▶ **ASSIGNED TASK**: Copy each line of the data that has "calculator" in it.

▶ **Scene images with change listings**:
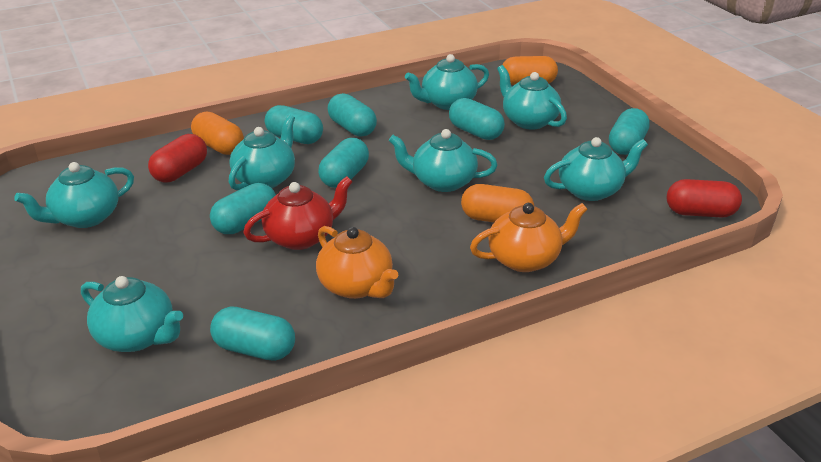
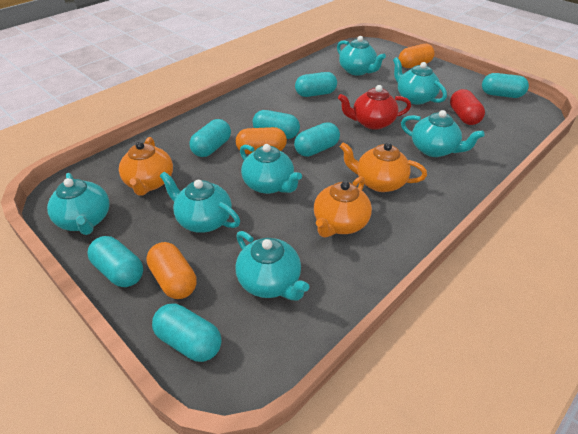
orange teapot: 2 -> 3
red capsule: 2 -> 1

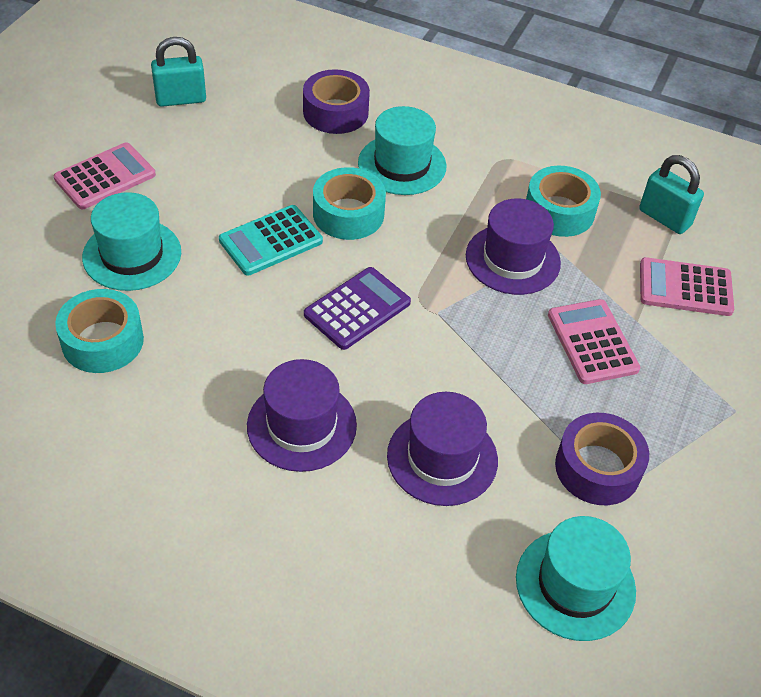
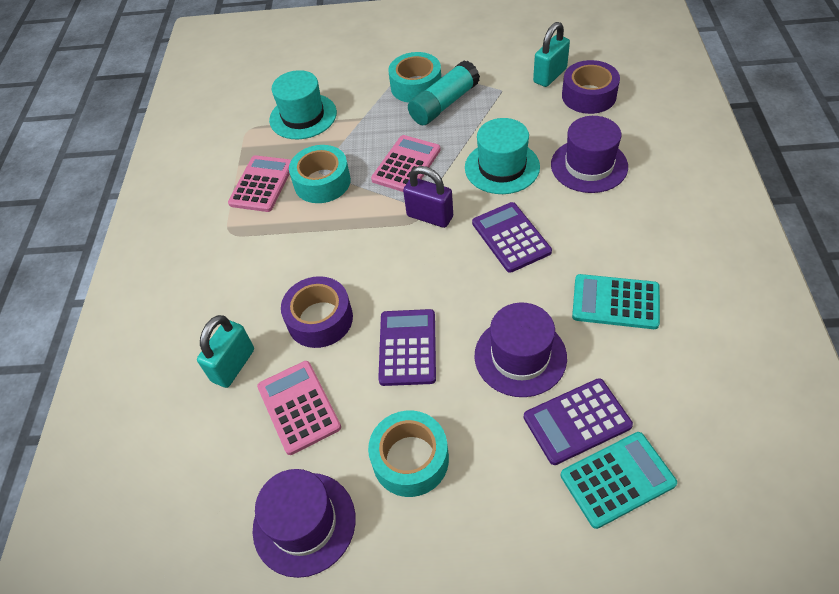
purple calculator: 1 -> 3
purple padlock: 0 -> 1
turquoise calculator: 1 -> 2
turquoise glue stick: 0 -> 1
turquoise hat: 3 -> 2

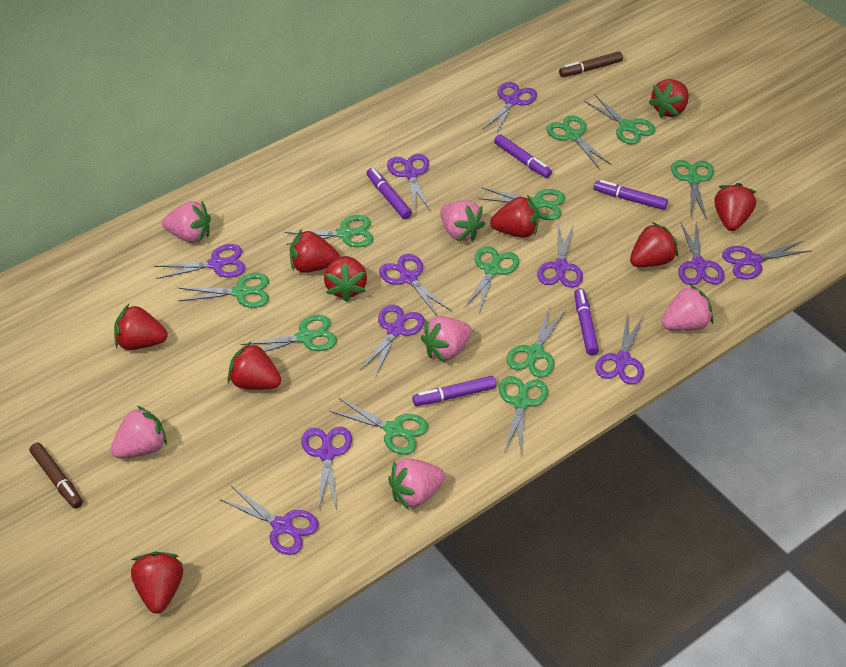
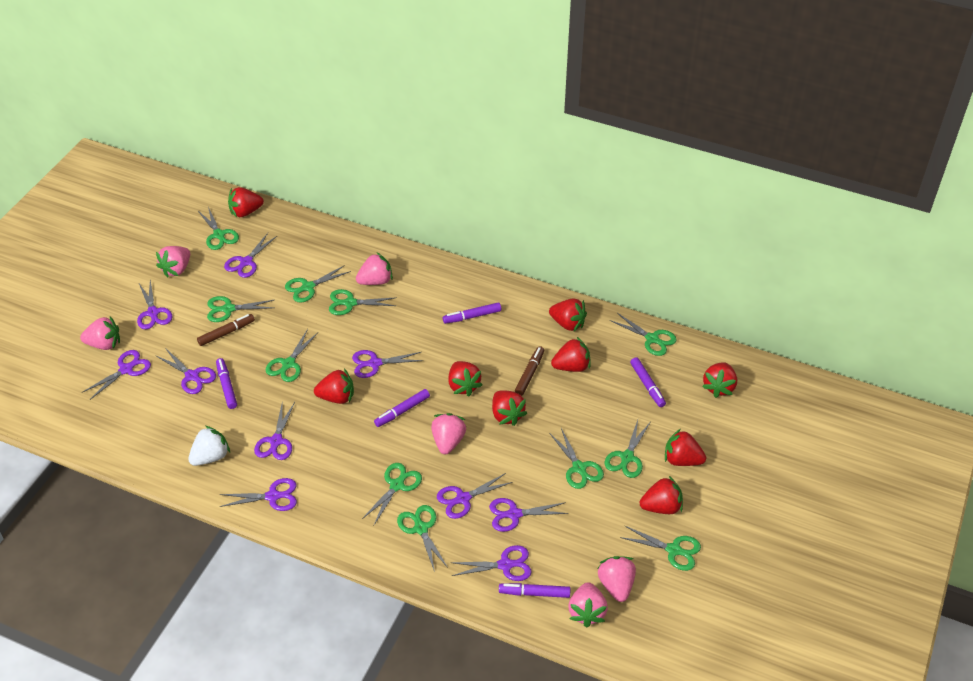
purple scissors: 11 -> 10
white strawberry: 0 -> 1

▶ **FINISHED TASK**:
purple calculator: 1 -> 3
turquoise calculator: 1 -> 2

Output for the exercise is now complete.